__Data to process__:
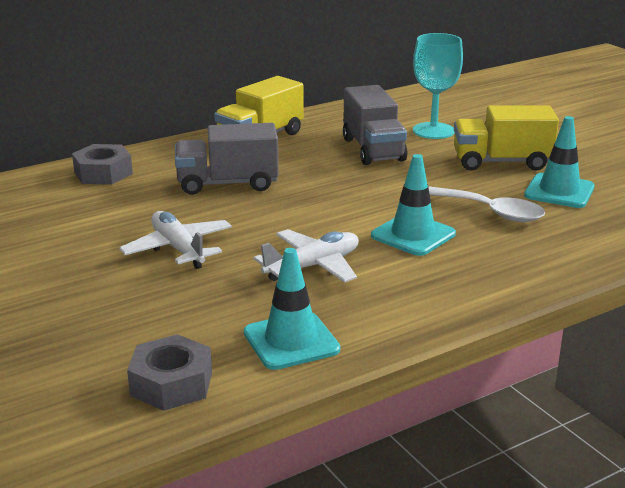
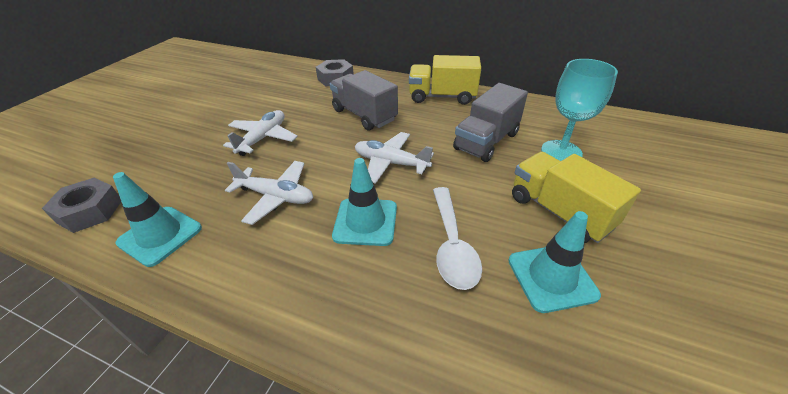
camera: 55 degrees right, 15 degrees up
(341, 199) = (391, 163): none -> white plane

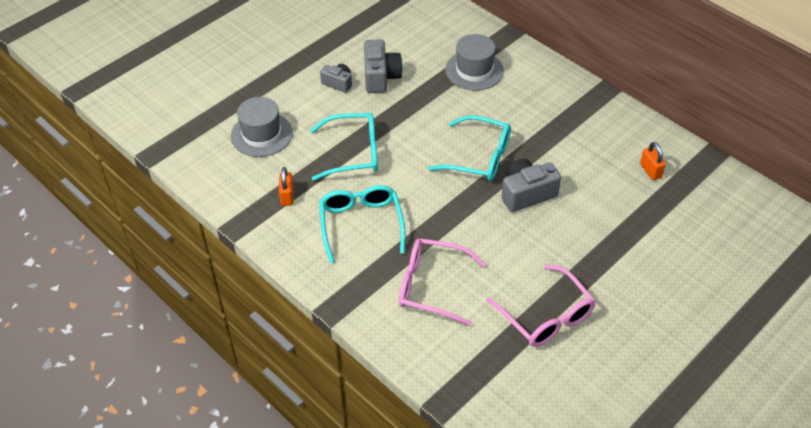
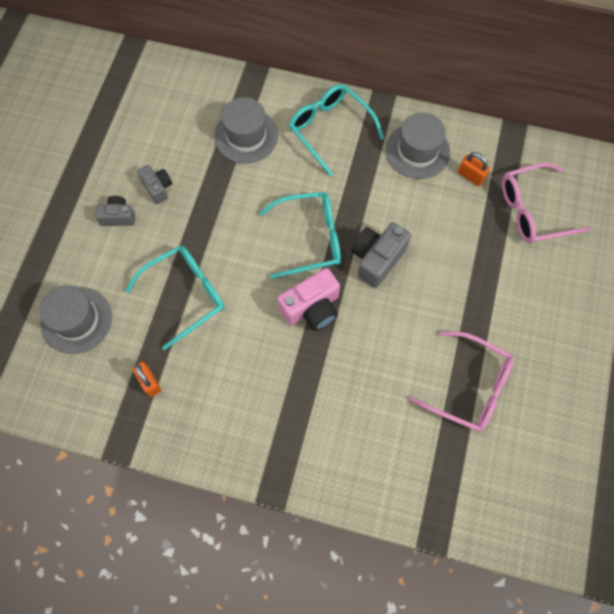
camera: 30 degrees left, 20 degrees up
(361, 224) = (243, 376): turquoise glasses -> turquoise glasses (330, 129)
(381, 77) = (157, 187): grey camera -> grey camera, size x0.61
(431, 286) = (350, 411): pink glasses -> pink glasses (532, 210)
(448, 203) = (312, 308): none -> pink camera
(614, 135) = (417, 151): none -> grey hat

__Instruction__:
Exactly the lines from the one containing "(448, 203) = (312, 308): none -> pink camera" through the end of the records above should be returned, with both ends kept.

__Response to the exercise__:
(448, 203) = (312, 308): none -> pink camera
(614, 135) = (417, 151): none -> grey hat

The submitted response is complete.